**TO DO**
The expected answer is the set of lines in the data below between the line holding "purple round brick O6" and the line holding "blue round brick", inclusive, written out exactly.

**RECORDED INFORMATION**
----

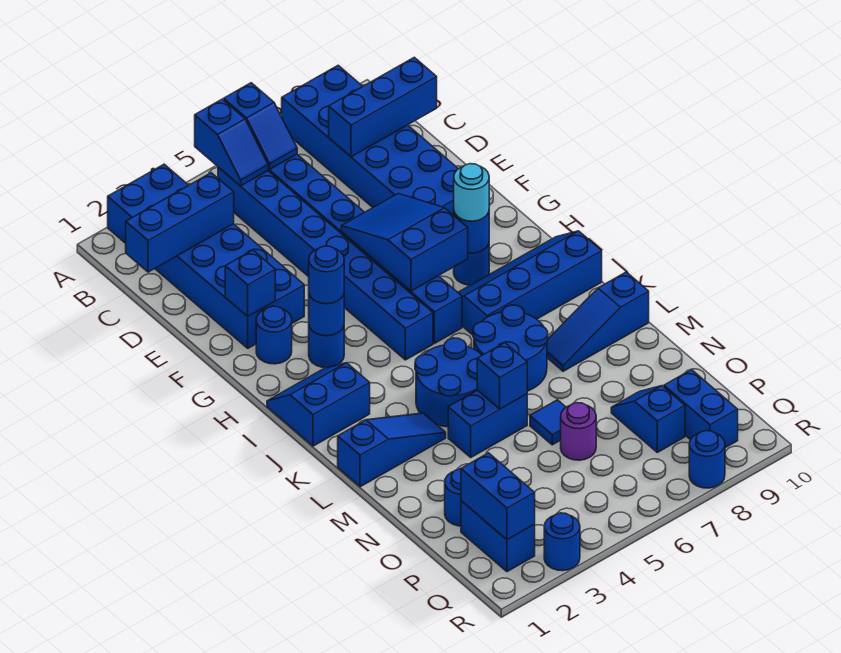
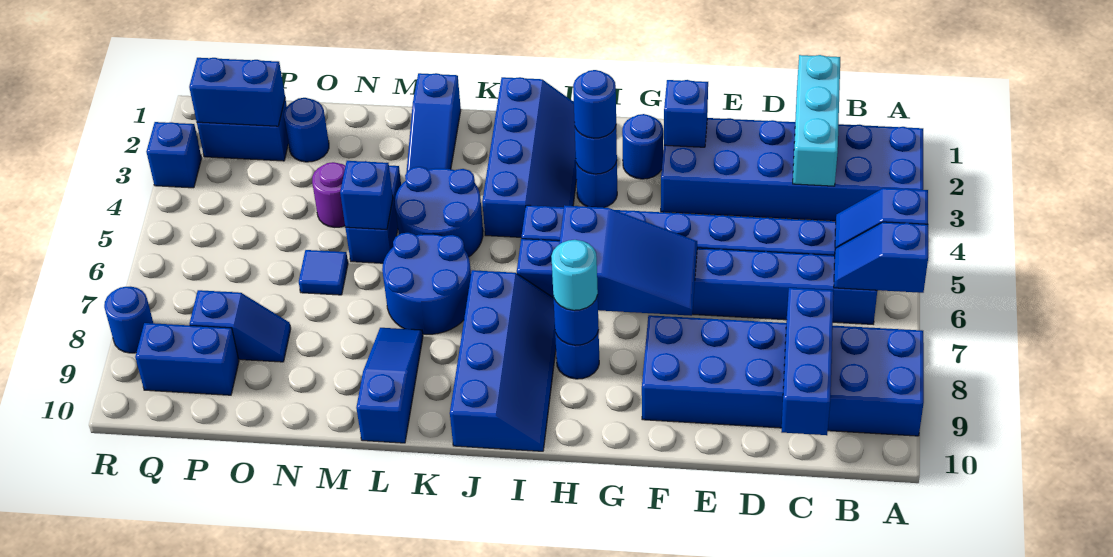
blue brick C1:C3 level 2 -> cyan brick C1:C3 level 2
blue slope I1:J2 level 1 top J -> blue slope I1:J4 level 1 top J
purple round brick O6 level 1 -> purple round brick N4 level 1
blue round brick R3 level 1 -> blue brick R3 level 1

----

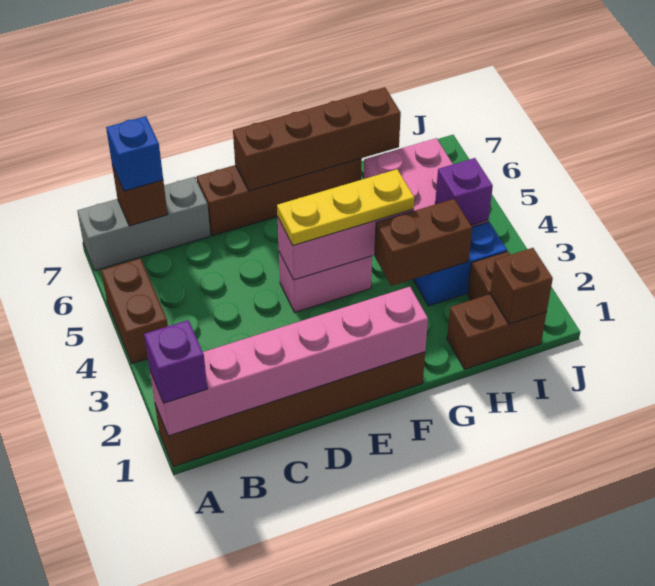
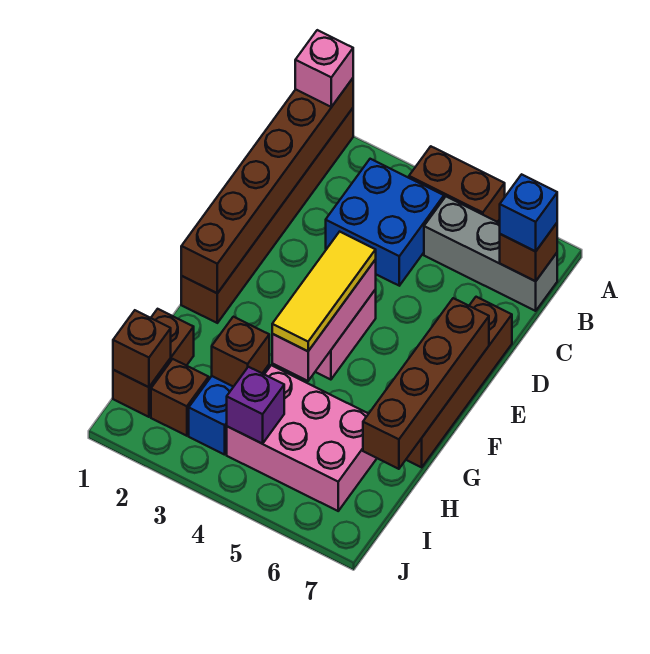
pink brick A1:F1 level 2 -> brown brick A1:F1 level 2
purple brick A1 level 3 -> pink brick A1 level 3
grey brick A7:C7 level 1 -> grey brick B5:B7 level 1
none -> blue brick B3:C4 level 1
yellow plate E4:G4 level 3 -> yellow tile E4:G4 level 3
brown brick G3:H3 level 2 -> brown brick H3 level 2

----

**RESPONSE FOR THIS EXERCISE**
purple round brick O6 level 1 -> purple round brick N4 level 1
blue round brick R3 level 1 -> blue brick R3 level 1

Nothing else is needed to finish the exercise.